[Collected data entries]
┏━━

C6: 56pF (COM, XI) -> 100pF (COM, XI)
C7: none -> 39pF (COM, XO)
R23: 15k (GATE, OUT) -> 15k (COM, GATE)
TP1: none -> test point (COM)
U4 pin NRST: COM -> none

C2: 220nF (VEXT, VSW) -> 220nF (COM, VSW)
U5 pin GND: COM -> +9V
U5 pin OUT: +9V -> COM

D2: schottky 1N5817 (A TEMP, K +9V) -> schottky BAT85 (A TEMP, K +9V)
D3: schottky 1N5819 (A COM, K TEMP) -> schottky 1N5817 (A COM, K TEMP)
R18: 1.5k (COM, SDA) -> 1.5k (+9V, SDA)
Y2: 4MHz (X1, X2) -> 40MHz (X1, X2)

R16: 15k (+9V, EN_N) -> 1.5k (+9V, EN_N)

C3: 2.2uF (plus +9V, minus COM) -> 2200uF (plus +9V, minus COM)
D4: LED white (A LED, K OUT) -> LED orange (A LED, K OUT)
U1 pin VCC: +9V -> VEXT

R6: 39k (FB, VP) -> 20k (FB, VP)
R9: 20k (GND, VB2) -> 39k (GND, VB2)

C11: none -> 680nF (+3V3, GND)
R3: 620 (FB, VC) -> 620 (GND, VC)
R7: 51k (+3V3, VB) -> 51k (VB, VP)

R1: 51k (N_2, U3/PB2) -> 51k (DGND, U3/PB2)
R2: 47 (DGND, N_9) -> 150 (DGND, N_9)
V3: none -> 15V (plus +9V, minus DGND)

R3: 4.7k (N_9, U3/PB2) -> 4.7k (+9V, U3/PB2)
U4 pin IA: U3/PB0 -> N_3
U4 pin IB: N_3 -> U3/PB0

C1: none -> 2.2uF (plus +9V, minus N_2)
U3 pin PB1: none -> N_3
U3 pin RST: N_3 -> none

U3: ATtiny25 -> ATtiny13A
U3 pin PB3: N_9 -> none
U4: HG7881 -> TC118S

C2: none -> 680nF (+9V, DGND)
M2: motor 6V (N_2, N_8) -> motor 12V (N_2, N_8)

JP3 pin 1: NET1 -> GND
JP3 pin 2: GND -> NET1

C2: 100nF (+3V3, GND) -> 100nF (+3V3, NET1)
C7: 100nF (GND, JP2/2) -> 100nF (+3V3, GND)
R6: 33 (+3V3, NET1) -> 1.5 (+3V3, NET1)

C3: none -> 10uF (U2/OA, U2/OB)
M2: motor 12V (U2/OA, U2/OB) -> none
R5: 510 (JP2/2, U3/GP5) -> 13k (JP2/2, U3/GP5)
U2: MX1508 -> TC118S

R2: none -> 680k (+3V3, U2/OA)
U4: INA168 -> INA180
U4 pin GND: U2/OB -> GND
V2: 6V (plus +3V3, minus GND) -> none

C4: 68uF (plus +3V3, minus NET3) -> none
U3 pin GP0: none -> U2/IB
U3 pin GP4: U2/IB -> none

┗━━

Would you restate every record word for word?

C6: 56pF (COM, XI) -> 100pF (COM, XI)
C7: none -> 39pF (COM, XO)
R23: 15k (GATE, OUT) -> 15k (COM, GATE)
TP1: none -> test point (COM)
U4 pin NRST: COM -> none

C2: 220nF (VEXT, VSW) -> 220nF (COM, VSW)
U5 pin GND: COM -> +9V
U5 pin OUT: +9V -> COM

D2: schottky 1N5817 (A TEMP, K +9V) -> schottky BAT85 (A TEMP, K +9V)
D3: schottky 1N5819 (A COM, K TEMP) -> schottky 1N5817 (A COM, K TEMP)
R18: 1.5k (COM, SDA) -> 1.5k (+9V, SDA)
Y2: 4MHz (X1, X2) -> 40MHz (X1, X2)

R16: 15k (+9V, EN_N) -> 1.5k (+9V, EN_N)

C3: 2.2uF (plus +9V, minus COM) -> 2200uF (plus +9V, minus COM)
D4: LED white (A LED, K OUT) -> LED orange (A LED, K OUT)
U1 pin VCC: +9V -> VEXT

R6: 39k (FB, VP) -> 20k (FB, VP)
R9: 20k (GND, VB2) -> 39k (GND, VB2)

C11: none -> 680nF (+3V3, GND)
R3: 620 (FB, VC) -> 620 (GND, VC)
R7: 51k (+3V3, VB) -> 51k (VB, VP)

R1: 51k (N_2, U3/PB2) -> 51k (DGND, U3/PB2)
R2: 47 (DGND, N_9) -> 150 (DGND, N_9)
V3: none -> 15V (plus +9V, minus DGND)

R3: 4.7k (N_9, U3/PB2) -> 4.7k (+9V, U3/PB2)
U4 pin IA: U3/PB0 -> N_3
U4 pin IB: N_3 -> U3/PB0

C1: none -> 2.2uF (plus +9V, minus N_2)
U3 pin PB1: none -> N_3
U3 pin RST: N_3 -> none

U3: ATtiny25 -> ATtiny13A
U3 pin PB3: N_9 -> none
U4: HG7881 -> TC118S

C2: none -> 680nF (+9V, DGND)
M2: motor 6V (N_2, N_8) -> motor 12V (N_2, N_8)

JP3 pin 1: NET1 -> GND
JP3 pin 2: GND -> NET1

C2: 100nF (+3V3, GND) -> 100nF (+3V3, NET1)
C7: 100nF (GND, JP2/2) -> 100nF (+3V3, GND)
R6: 33 (+3V3, NET1) -> 1.5 (+3V3, NET1)

C3: none -> 10uF (U2/OA, U2/OB)
M2: motor 12V (U2/OA, U2/OB) -> none
R5: 510 (JP2/2, U3/GP5) -> 13k (JP2/2, U3/GP5)
U2: MX1508 -> TC118S

R2: none -> 680k (+3V3, U2/OA)
U4: INA168 -> INA180
U4 pin GND: U2/OB -> GND
V2: 6V (plus +3V3, minus GND) -> none

C4: 68uF (plus +3V3, minus NET3) -> none
U3 pin GP0: none -> U2/IB
U3 pin GP4: U2/IB -> none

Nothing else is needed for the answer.